Records from a dataset:
- Opening Delimiter -

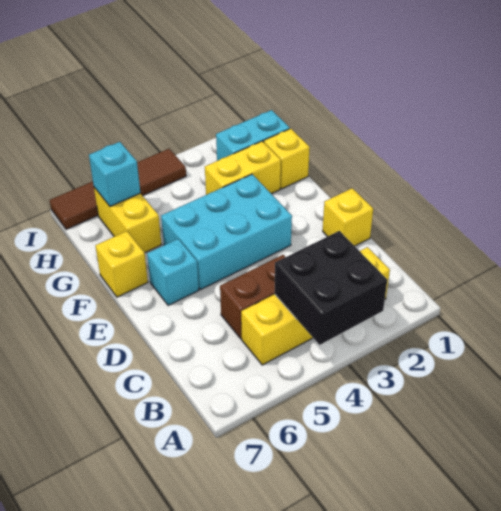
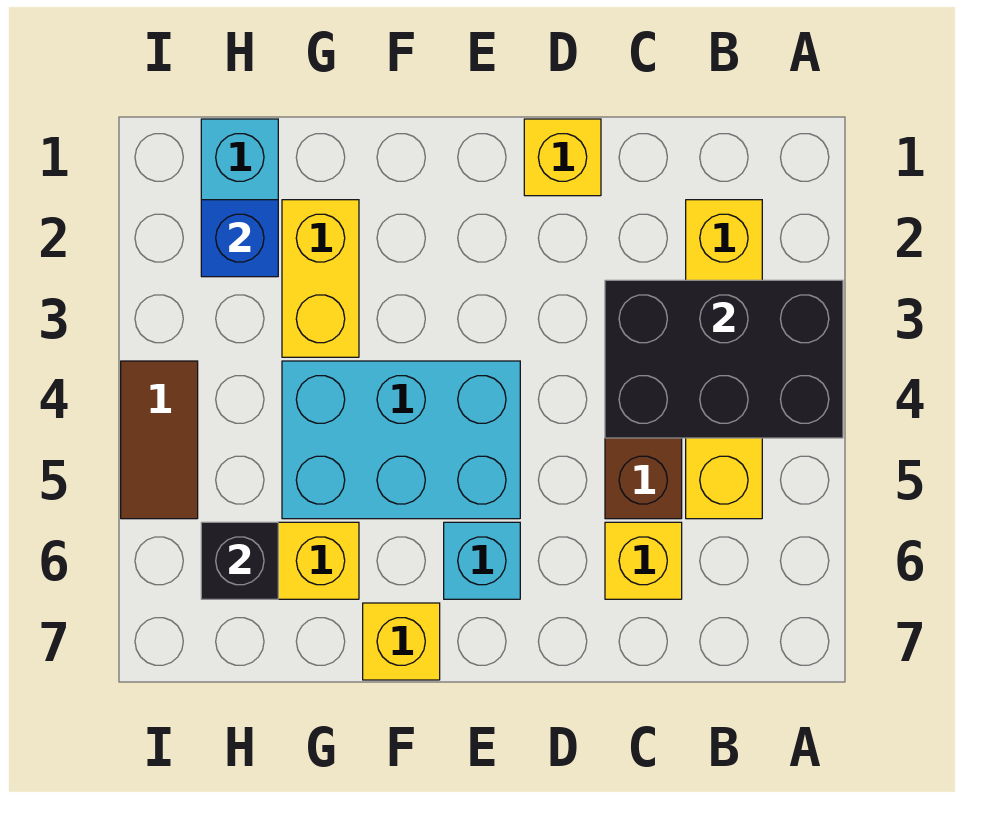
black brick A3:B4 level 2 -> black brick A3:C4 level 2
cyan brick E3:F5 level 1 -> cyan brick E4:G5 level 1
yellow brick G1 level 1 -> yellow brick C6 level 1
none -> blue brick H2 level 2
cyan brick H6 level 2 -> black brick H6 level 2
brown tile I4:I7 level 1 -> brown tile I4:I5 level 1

- Closing Delimiter -

Your goal
Leaving out any pictures, write the records above out exactly as they are.

Answer
black brick A3:B4 level 2 -> black brick A3:C4 level 2
cyan brick E3:F5 level 1 -> cyan brick E4:G5 level 1
yellow brick G1 level 1 -> yellow brick C6 level 1
none -> blue brick H2 level 2
cyan brick H6 level 2 -> black brick H6 level 2
brown tile I4:I7 level 1 -> brown tile I4:I5 level 1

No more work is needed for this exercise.